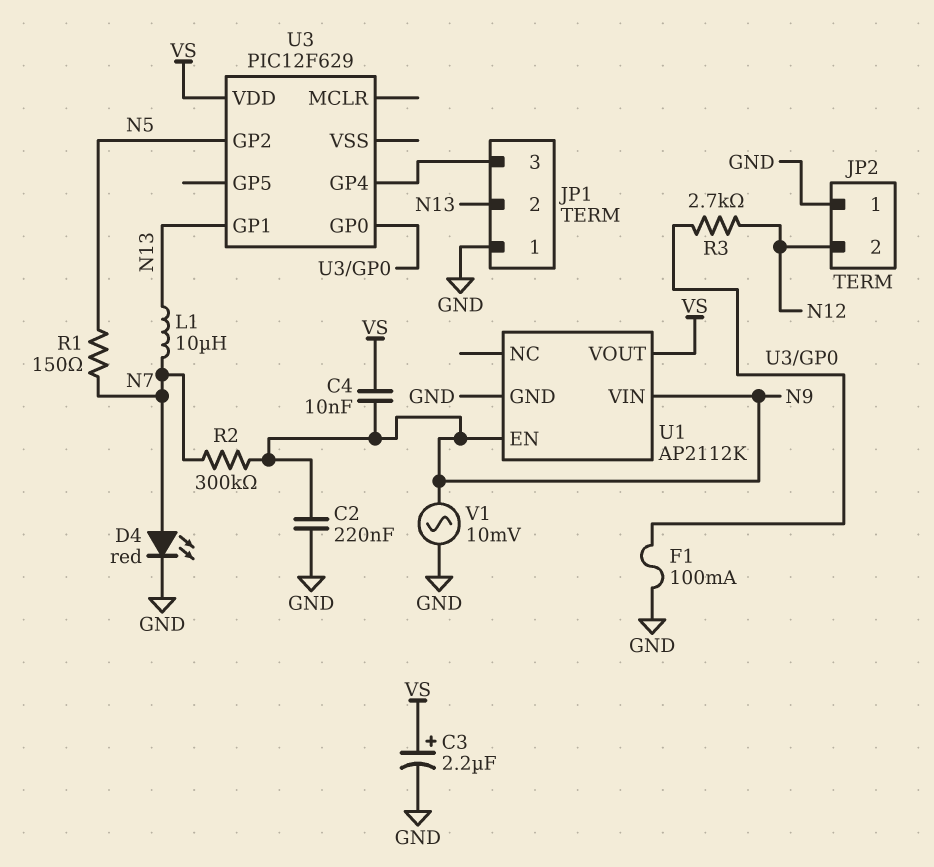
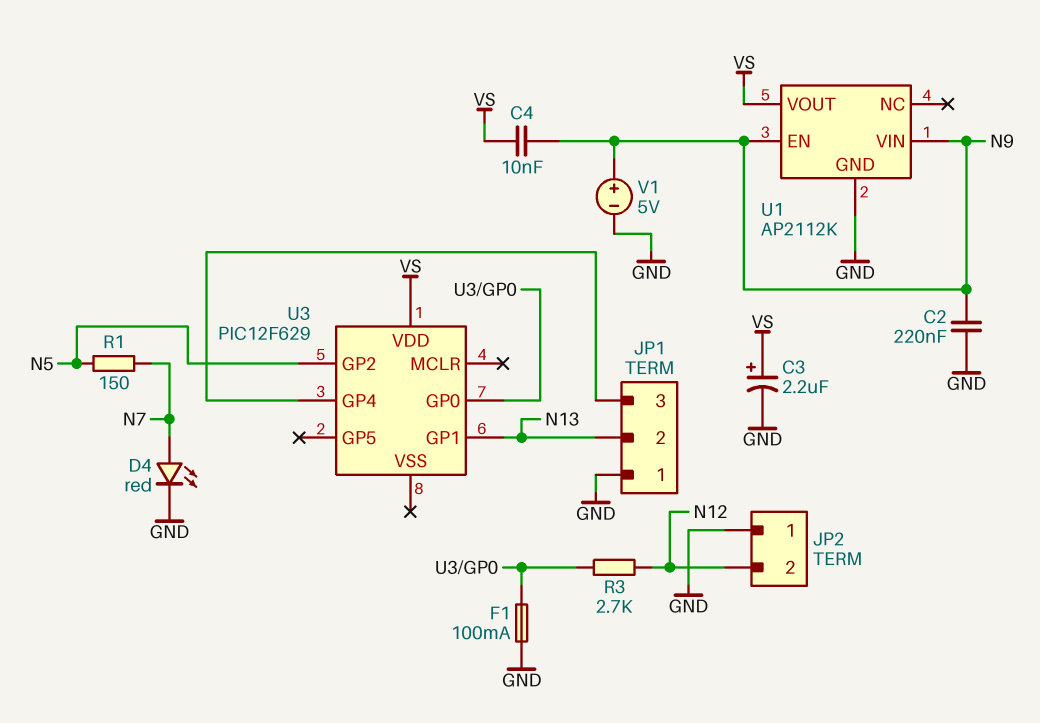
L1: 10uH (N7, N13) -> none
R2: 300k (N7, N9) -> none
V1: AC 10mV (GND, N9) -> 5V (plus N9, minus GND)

--

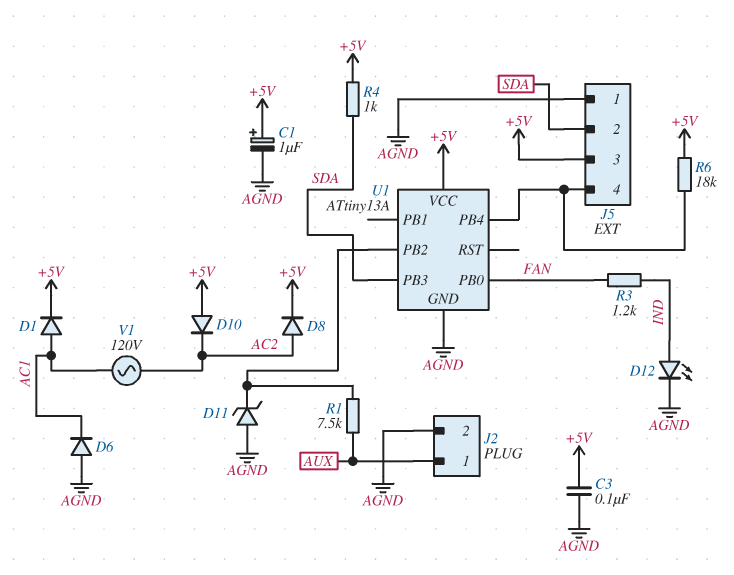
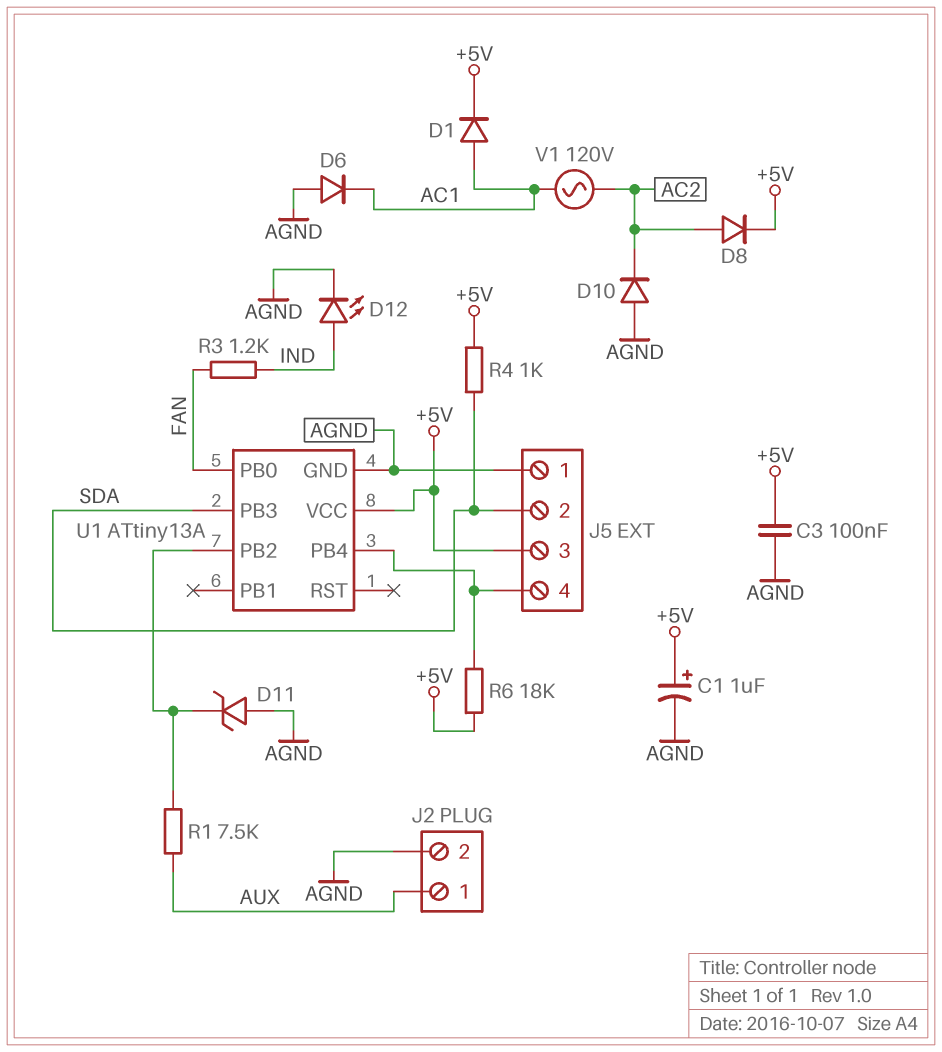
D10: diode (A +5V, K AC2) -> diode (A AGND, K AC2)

==

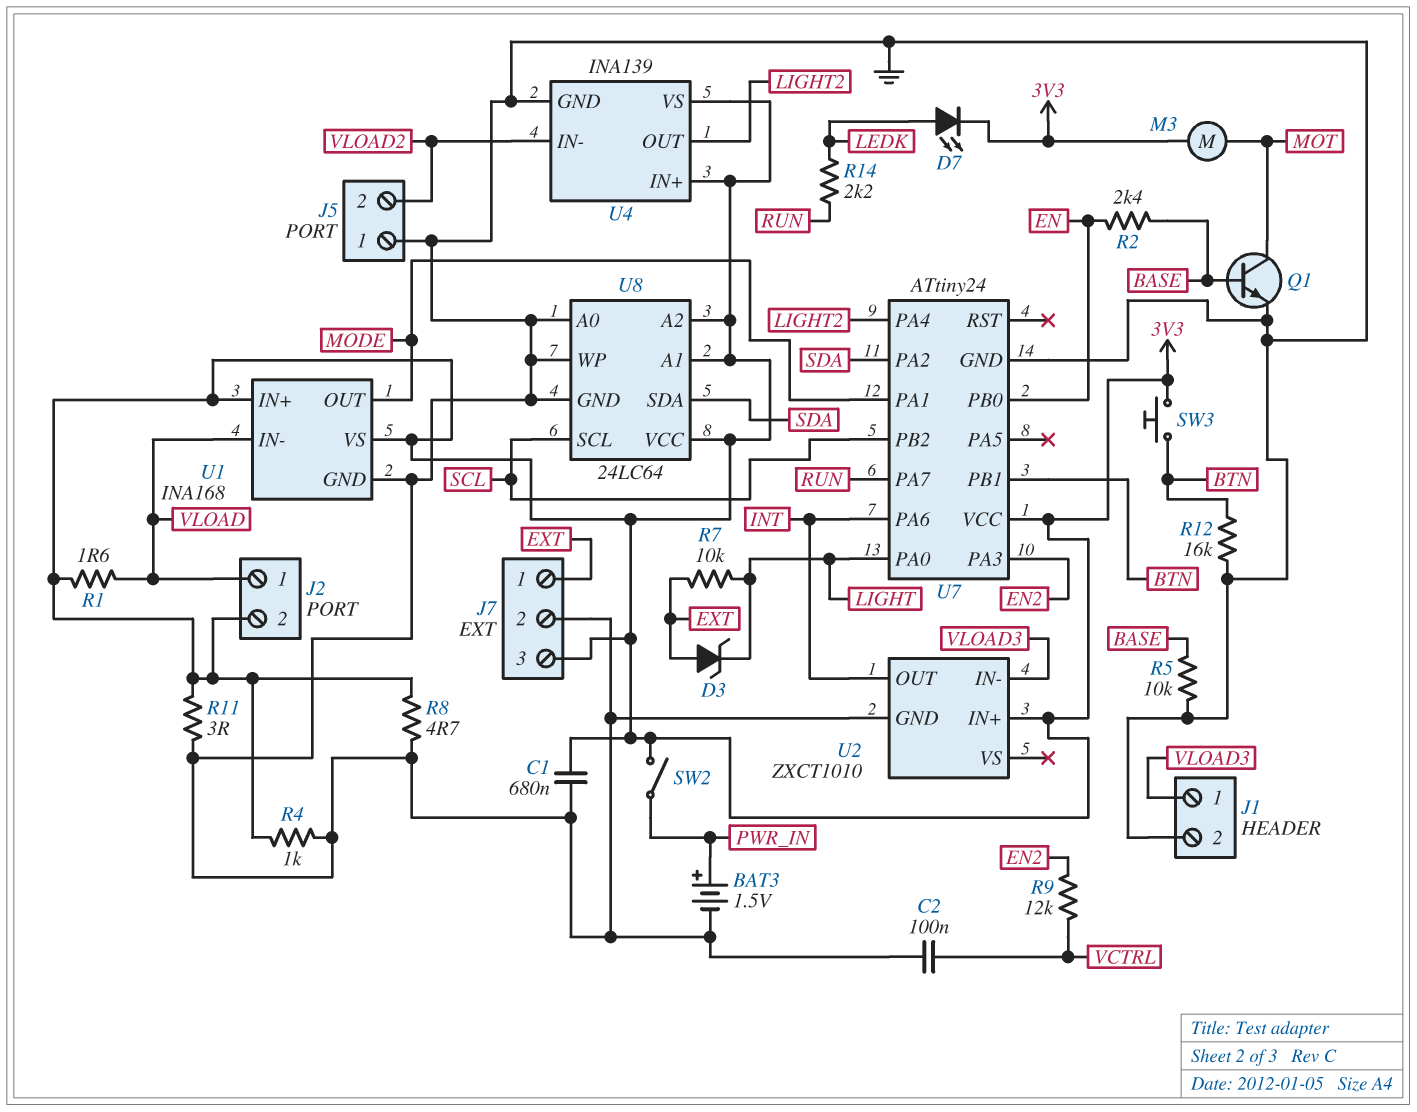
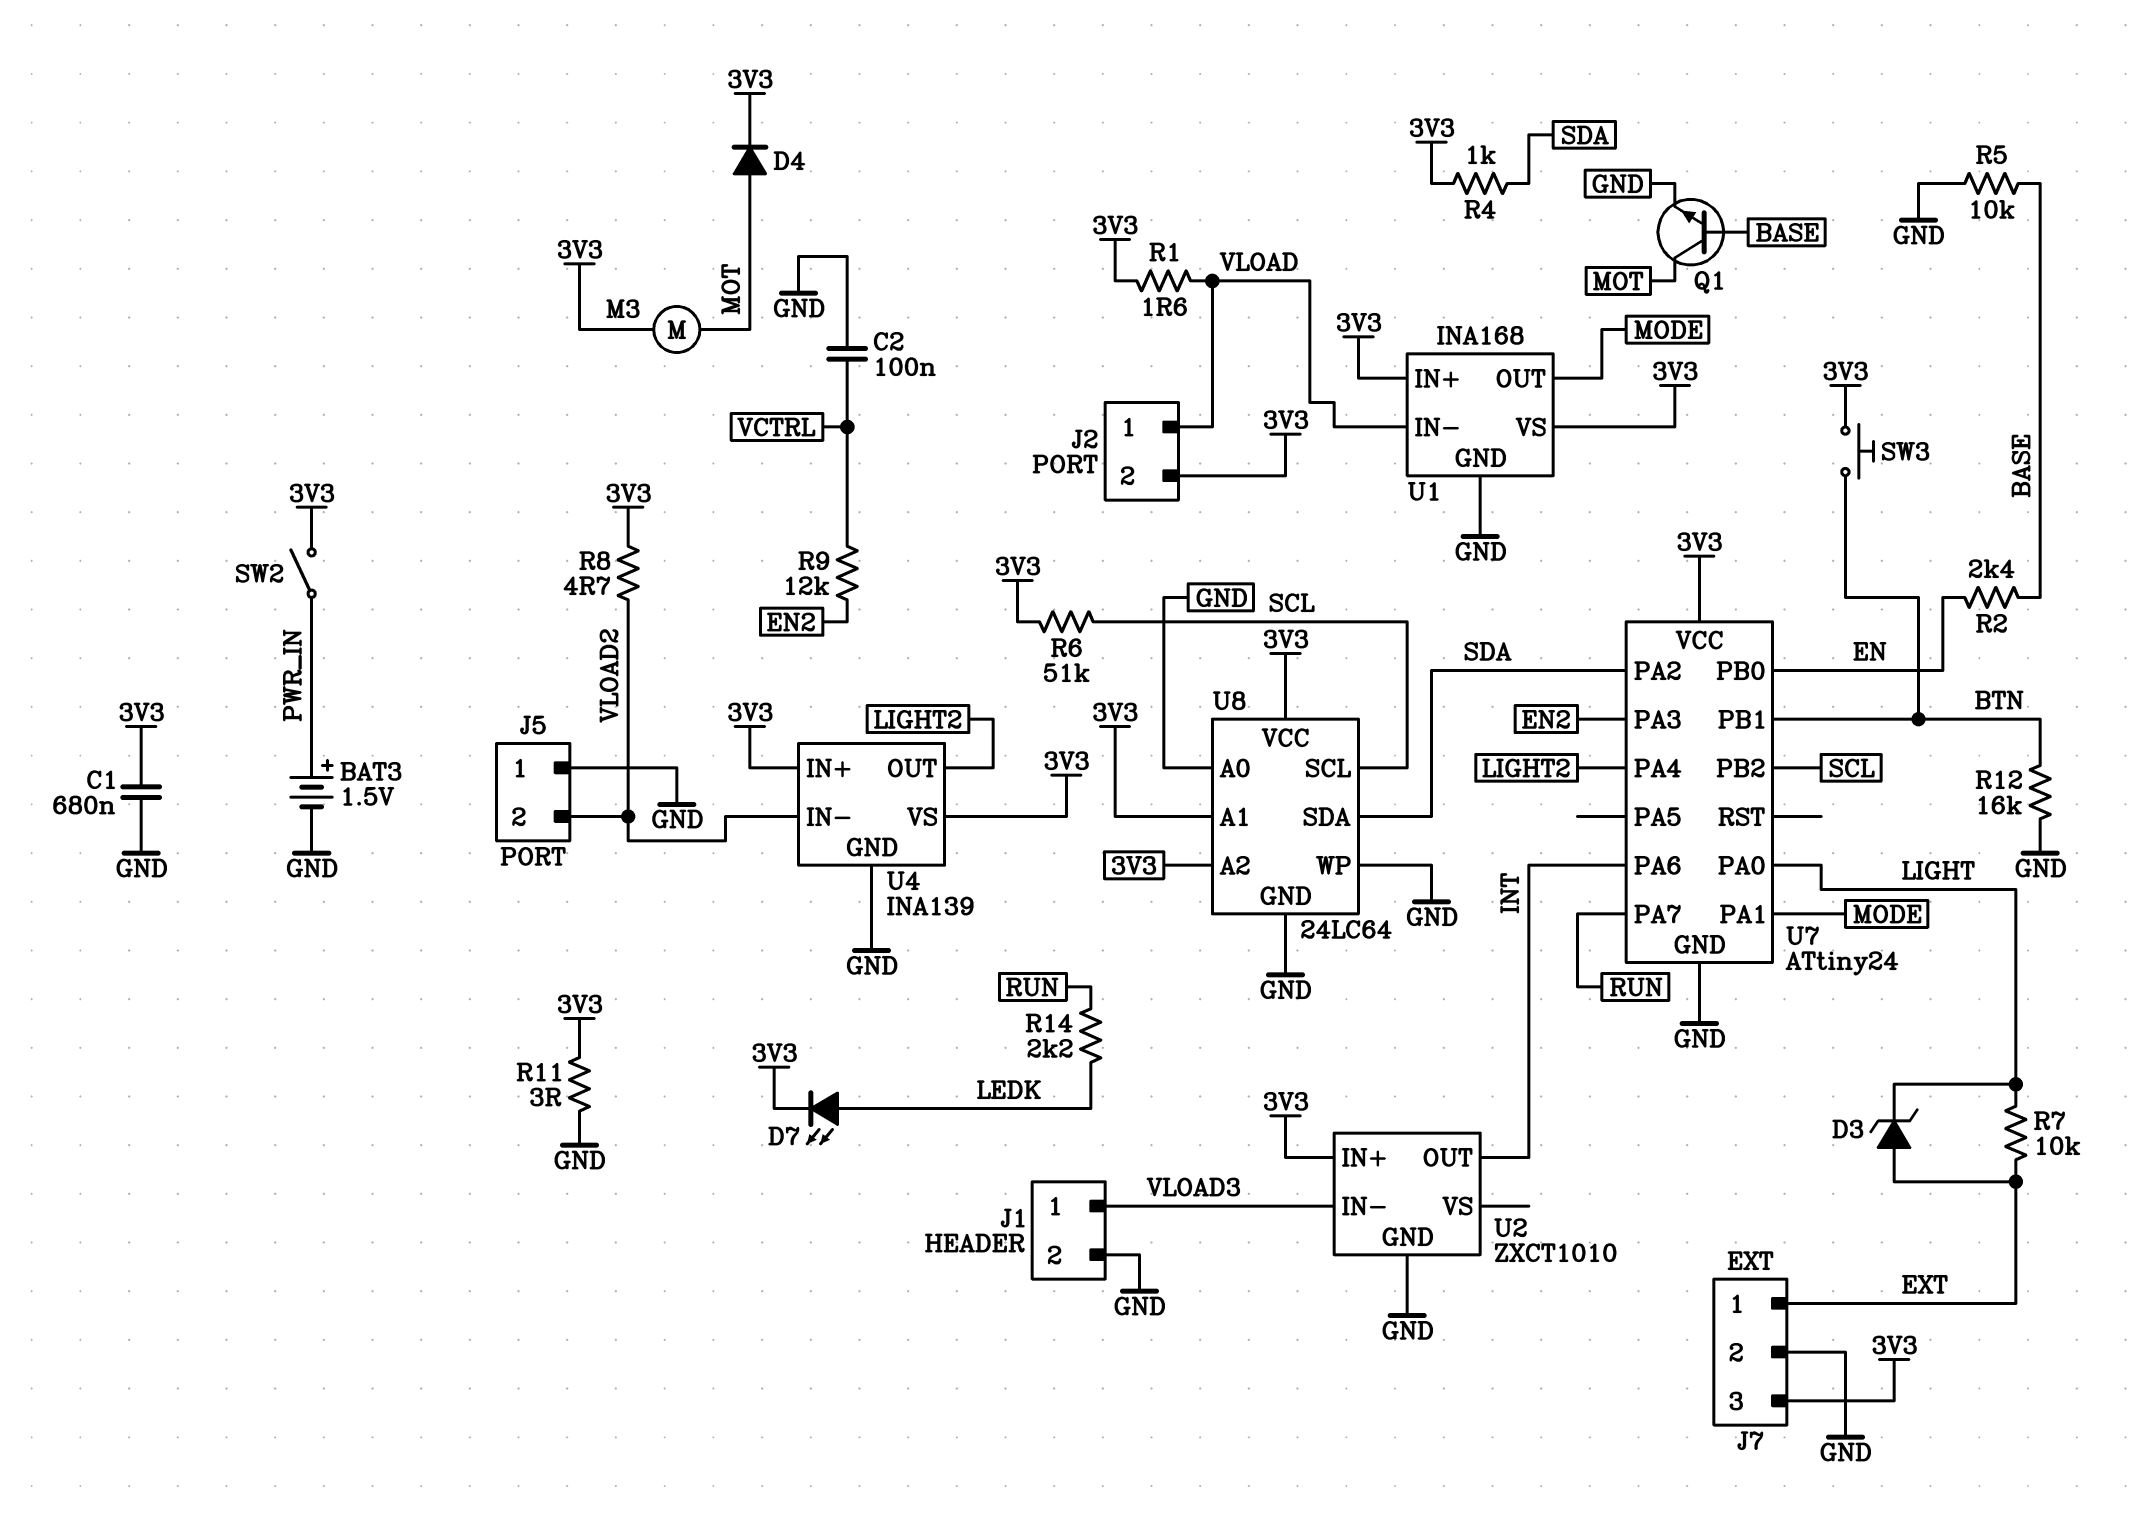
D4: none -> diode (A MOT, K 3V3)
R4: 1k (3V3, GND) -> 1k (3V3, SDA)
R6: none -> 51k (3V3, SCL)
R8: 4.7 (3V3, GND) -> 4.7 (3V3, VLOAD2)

• TASK ITEM
From the material above, set down exactly the lines starting at the one with "L1: 10uH (N7, N13) -> none" and ending at the one with "V1: AC 10mV", end lines included.

• YOUR SOLUTION
L1: 10uH (N7, N13) -> none
R2: 300k (N7, N9) -> none
V1: AC 10mV (GND, N9) -> 5V (plus N9, minus GND)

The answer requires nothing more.